- [Problem to solve]: Search the records for the word "square" and copy every line in which it occurs.

☆ ☆ ☆ ☆

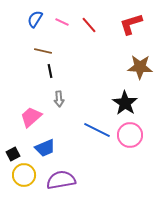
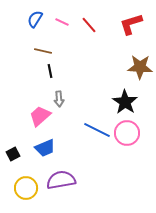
black star: moved 1 px up
pink trapezoid: moved 9 px right, 1 px up
pink circle: moved 3 px left, 2 px up
yellow circle: moved 2 px right, 13 px down
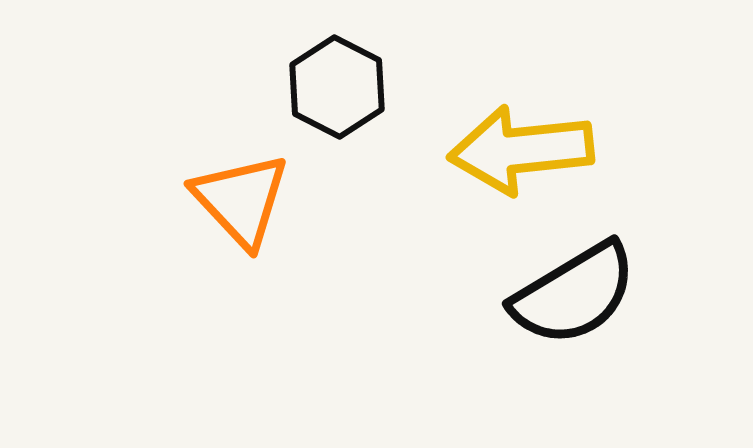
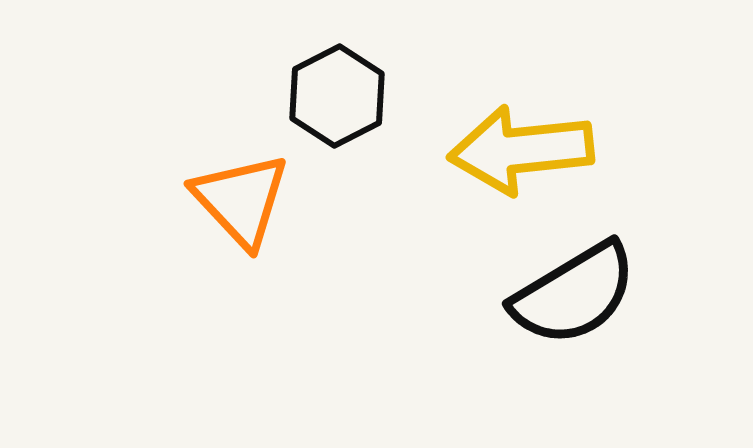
black hexagon: moved 9 px down; rotated 6 degrees clockwise
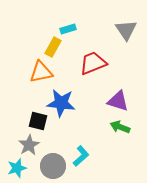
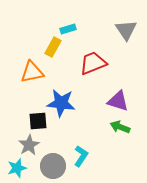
orange triangle: moved 9 px left
black square: rotated 18 degrees counterclockwise
cyan L-shape: rotated 15 degrees counterclockwise
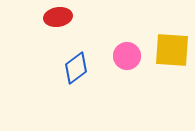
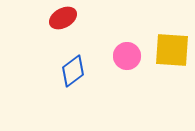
red ellipse: moved 5 px right, 1 px down; rotated 20 degrees counterclockwise
blue diamond: moved 3 px left, 3 px down
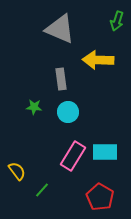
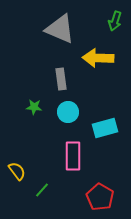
green arrow: moved 2 px left
yellow arrow: moved 2 px up
cyan rectangle: moved 24 px up; rotated 15 degrees counterclockwise
pink rectangle: rotated 32 degrees counterclockwise
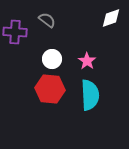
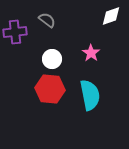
white diamond: moved 2 px up
purple cross: rotated 10 degrees counterclockwise
pink star: moved 4 px right, 8 px up
cyan semicircle: rotated 8 degrees counterclockwise
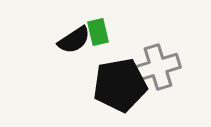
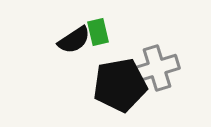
gray cross: moved 1 px left, 1 px down
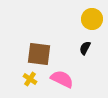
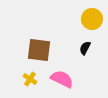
brown square: moved 4 px up
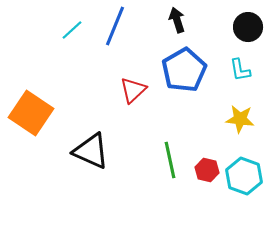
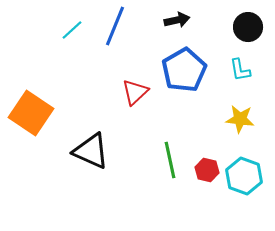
black arrow: rotated 95 degrees clockwise
red triangle: moved 2 px right, 2 px down
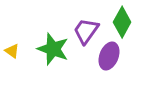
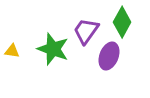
yellow triangle: rotated 28 degrees counterclockwise
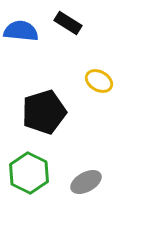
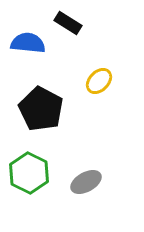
blue semicircle: moved 7 px right, 12 px down
yellow ellipse: rotated 76 degrees counterclockwise
black pentagon: moved 3 px left, 3 px up; rotated 27 degrees counterclockwise
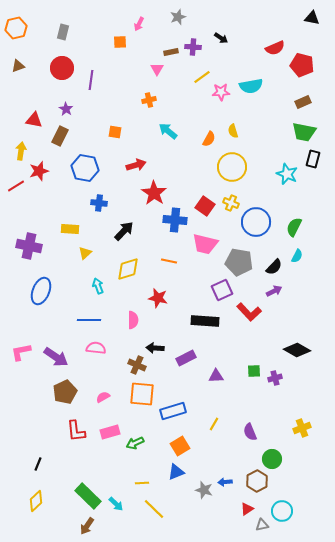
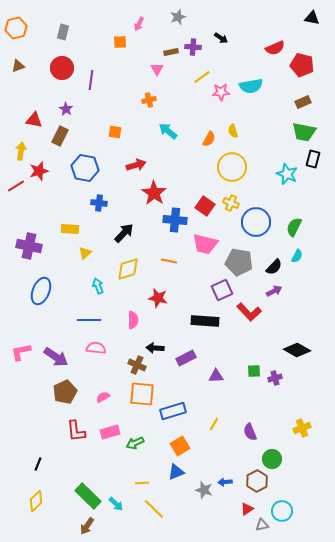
black arrow at (124, 231): moved 2 px down
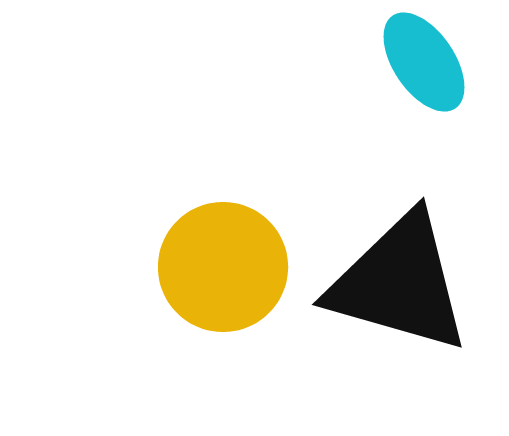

☆ ☆ ☆ ☆

- [Finished exercise]:
black square: rotated 18 degrees counterclockwise
brown square: moved 4 px up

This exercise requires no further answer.